> **What to do**
Leave the pictures out and restate each entry below word for word.

Data records section start

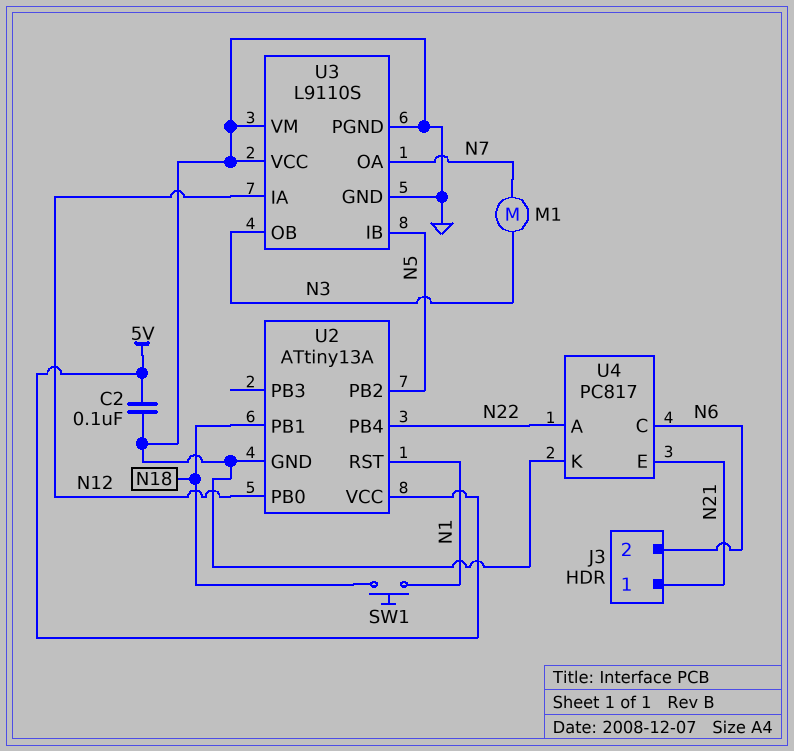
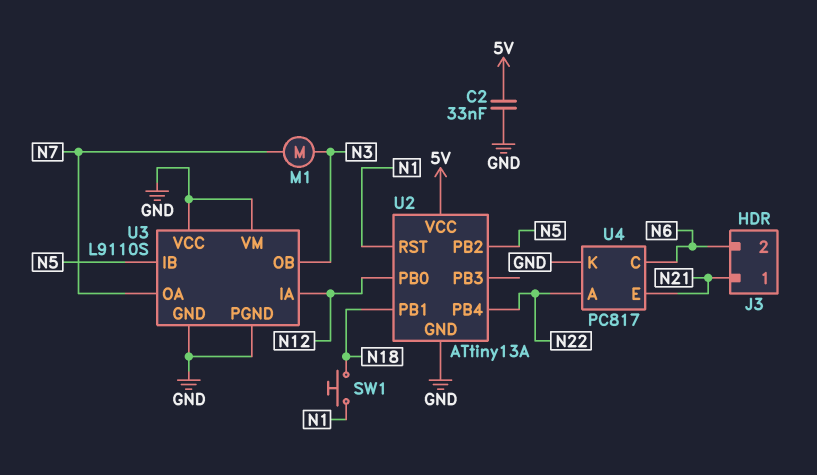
C2: 100nF (5V, GND) -> 33nF (5V, GND)

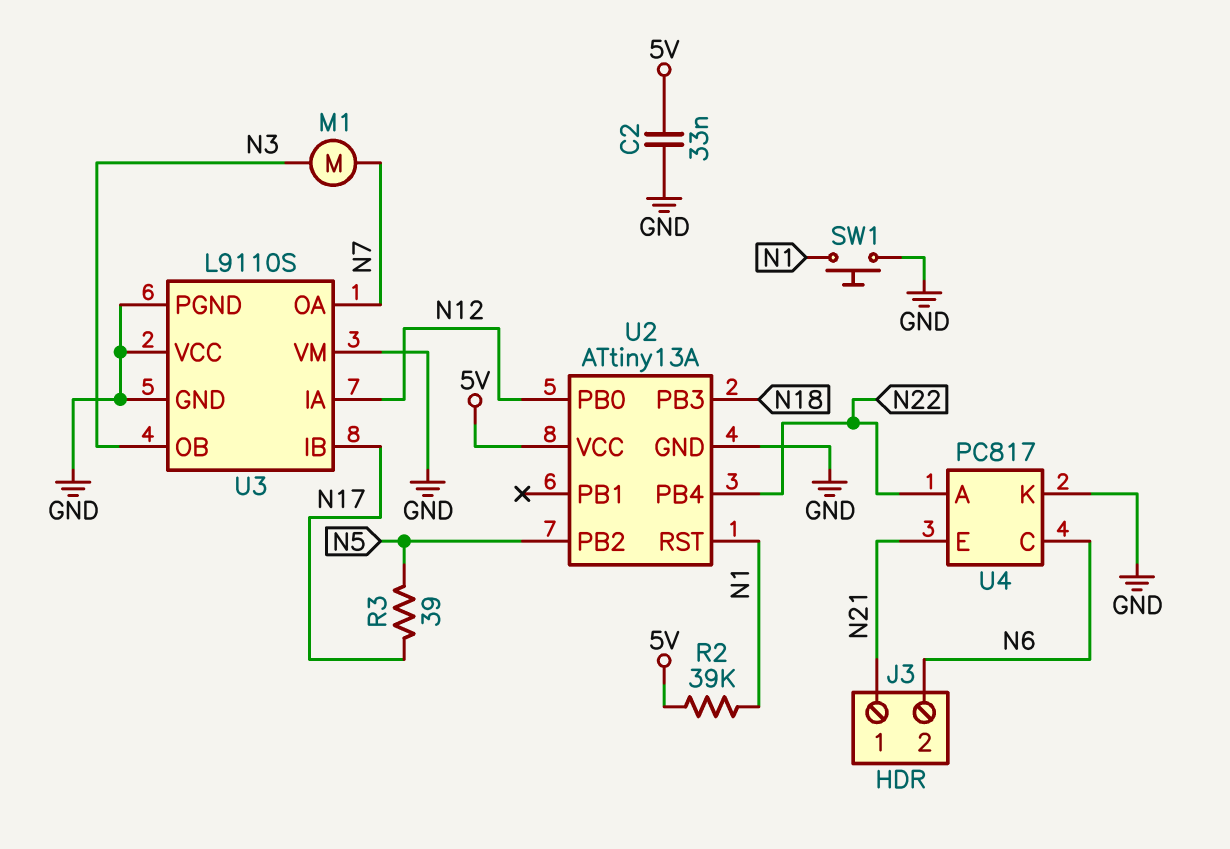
R2: none -> 39k (5V, N1)
R3: none -> 39 (N5, N17)
SW1: button (N1, N18) -> button (GND, N1)
U2 pin PB1: N18 -> none
U2 pin PB3: none -> N18
U3 pin IB: N5 -> N17

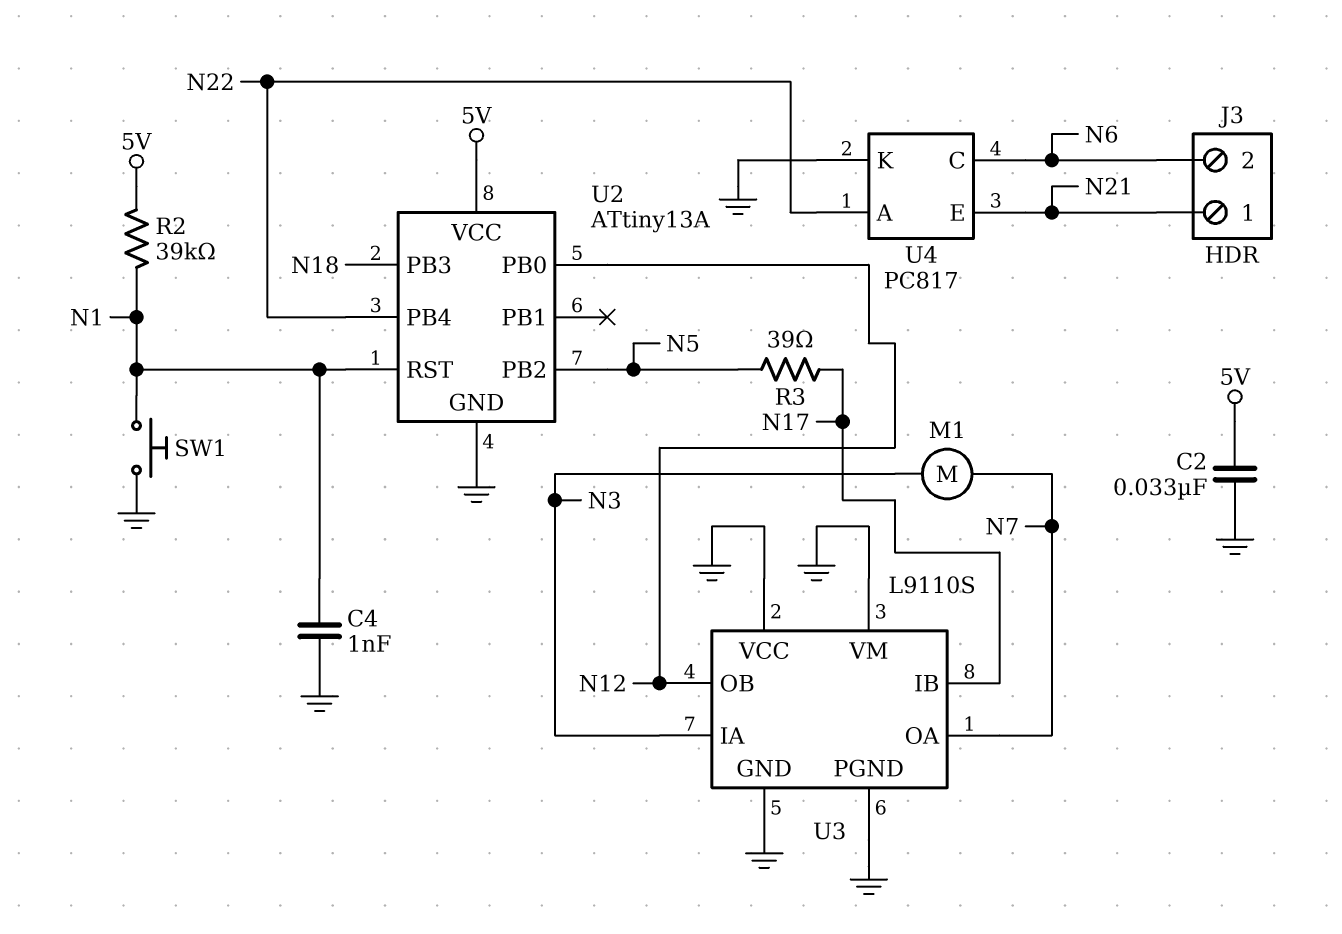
C4: none -> 1nF (GND, N1)
U3 pin IA: N12 -> N3
U3 pin OB: N3 -> N12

Data records section end

> **Reply to the task**
C2: 100nF (5V, GND) -> 33nF (5V, GND)

R2: none -> 39k (5V, N1)
R3: none -> 39 (N5, N17)
SW1: button (N1, N18) -> button (GND, N1)
U2 pin PB1: N18 -> none
U2 pin PB3: none -> N18
U3 pin IB: N5 -> N17

C4: none -> 1nF (GND, N1)
U3 pin IA: N12 -> N3
U3 pin OB: N3 -> N12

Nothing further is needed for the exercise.